> **ACTIVITY**: In the data below, find the line that contains "purple lamp: 3 -> 2" and the line that contains "white cake: 6 -> 4". Copy both, plus every line between them, exactly.

> **INFORMATION SHOWN**:
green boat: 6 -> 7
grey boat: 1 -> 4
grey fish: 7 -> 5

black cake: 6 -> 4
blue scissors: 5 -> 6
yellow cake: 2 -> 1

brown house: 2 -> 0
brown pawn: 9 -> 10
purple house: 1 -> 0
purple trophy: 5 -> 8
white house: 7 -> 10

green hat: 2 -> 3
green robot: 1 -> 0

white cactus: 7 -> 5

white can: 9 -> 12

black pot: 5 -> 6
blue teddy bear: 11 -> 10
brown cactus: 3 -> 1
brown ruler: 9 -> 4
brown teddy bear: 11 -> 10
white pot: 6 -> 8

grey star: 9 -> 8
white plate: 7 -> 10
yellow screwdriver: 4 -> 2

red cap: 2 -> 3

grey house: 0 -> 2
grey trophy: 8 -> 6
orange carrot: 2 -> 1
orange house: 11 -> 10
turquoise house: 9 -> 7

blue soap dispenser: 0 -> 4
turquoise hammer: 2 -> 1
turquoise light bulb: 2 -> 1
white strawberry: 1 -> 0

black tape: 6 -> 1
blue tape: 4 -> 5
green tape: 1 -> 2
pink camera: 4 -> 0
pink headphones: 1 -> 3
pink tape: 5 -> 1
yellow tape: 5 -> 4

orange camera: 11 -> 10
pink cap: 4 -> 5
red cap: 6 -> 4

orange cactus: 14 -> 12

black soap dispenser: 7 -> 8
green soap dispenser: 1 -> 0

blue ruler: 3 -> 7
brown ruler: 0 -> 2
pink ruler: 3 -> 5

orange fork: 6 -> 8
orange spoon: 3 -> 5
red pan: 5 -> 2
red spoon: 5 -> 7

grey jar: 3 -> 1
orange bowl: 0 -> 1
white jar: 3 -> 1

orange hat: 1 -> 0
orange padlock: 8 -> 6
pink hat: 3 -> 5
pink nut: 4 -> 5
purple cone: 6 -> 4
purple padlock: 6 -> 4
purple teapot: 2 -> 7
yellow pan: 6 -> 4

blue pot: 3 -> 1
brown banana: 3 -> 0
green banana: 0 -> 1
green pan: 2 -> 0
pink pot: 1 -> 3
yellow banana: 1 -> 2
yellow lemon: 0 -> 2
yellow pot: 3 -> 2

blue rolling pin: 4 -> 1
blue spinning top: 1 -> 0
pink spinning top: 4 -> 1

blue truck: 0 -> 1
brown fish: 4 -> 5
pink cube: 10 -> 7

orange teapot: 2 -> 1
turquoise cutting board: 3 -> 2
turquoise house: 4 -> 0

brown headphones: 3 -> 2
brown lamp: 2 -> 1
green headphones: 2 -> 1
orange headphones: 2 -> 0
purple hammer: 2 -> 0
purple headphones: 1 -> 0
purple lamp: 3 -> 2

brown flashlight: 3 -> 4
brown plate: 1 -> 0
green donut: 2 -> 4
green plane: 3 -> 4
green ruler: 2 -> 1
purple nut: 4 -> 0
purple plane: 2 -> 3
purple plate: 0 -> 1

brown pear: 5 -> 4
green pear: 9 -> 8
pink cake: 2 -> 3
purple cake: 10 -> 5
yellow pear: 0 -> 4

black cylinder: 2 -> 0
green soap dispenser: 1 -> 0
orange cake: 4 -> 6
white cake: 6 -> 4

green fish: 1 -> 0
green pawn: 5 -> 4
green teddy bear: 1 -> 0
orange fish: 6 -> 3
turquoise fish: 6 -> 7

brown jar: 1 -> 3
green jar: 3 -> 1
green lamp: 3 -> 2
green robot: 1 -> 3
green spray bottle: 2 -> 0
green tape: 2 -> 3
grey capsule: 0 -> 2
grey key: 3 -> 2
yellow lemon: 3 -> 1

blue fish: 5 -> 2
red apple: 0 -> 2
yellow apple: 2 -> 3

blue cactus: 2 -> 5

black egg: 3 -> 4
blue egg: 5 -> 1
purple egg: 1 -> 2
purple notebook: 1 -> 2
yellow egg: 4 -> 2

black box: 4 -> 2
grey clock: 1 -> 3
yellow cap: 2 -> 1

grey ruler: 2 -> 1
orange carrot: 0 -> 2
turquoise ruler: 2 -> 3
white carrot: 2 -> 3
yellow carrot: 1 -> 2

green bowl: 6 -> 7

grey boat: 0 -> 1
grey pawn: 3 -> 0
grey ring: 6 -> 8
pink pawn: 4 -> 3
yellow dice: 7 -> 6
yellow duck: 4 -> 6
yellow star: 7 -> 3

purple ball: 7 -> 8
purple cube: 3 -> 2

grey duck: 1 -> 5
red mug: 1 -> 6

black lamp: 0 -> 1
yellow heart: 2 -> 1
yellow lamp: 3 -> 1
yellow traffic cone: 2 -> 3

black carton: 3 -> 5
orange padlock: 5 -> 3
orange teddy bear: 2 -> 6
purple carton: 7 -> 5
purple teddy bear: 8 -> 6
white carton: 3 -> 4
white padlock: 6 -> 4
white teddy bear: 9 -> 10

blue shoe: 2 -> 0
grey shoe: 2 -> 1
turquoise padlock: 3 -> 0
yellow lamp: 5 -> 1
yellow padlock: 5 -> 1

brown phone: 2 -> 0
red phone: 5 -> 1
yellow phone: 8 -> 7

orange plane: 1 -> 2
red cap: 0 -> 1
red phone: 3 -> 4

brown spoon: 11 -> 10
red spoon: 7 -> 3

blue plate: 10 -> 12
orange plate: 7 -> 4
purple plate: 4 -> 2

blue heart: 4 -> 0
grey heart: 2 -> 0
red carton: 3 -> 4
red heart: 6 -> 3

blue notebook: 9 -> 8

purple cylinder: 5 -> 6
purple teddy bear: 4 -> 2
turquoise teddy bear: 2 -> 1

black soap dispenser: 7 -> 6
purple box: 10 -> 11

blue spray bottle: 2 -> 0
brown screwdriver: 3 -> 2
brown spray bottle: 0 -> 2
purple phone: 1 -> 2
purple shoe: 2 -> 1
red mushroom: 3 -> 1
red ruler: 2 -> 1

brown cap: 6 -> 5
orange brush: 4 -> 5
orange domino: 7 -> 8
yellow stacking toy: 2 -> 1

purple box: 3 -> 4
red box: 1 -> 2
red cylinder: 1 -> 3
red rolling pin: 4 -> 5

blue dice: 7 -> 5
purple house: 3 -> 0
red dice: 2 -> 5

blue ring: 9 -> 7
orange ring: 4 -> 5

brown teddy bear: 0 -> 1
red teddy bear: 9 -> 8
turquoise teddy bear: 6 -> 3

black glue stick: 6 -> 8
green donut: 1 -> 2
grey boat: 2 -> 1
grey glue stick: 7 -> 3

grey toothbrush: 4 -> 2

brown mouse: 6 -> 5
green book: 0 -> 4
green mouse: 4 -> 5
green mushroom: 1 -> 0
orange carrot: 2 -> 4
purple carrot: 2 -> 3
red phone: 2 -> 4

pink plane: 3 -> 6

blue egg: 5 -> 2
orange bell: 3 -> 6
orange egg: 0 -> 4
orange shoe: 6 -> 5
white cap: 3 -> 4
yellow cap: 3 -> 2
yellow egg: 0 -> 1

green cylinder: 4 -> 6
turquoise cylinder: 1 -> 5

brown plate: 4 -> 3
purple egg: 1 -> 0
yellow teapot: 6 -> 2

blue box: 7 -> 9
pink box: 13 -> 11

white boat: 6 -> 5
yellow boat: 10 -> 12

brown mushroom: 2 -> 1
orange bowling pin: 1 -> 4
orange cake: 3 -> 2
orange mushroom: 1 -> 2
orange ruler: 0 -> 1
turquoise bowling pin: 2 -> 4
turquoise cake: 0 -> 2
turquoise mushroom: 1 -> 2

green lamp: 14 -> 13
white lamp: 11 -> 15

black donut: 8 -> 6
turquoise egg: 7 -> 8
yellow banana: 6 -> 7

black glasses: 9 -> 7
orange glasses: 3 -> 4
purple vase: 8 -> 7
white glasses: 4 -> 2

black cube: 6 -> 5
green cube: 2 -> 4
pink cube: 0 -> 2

> **ANSWER**:
purple lamp: 3 -> 2

brown flashlight: 3 -> 4
brown plate: 1 -> 0
green donut: 2 -> 4
green plane: 3 -> 4
green ruler: 2 -> 1
purple nut: 4 -> 0
purple plane: 2 -> 3
purple plate: 0 -> 1

brown pear: 5 -> 4
green pear: 9 -> 8
pink cake: 2 -> 3
purple cake: 10 -> 5
yellow pear: 0 -> 4

black cylinder: 2 -> 0
green soap dispenser: 1 -> 0
orange cake: 4 -> 6
white cake: 6 -> 4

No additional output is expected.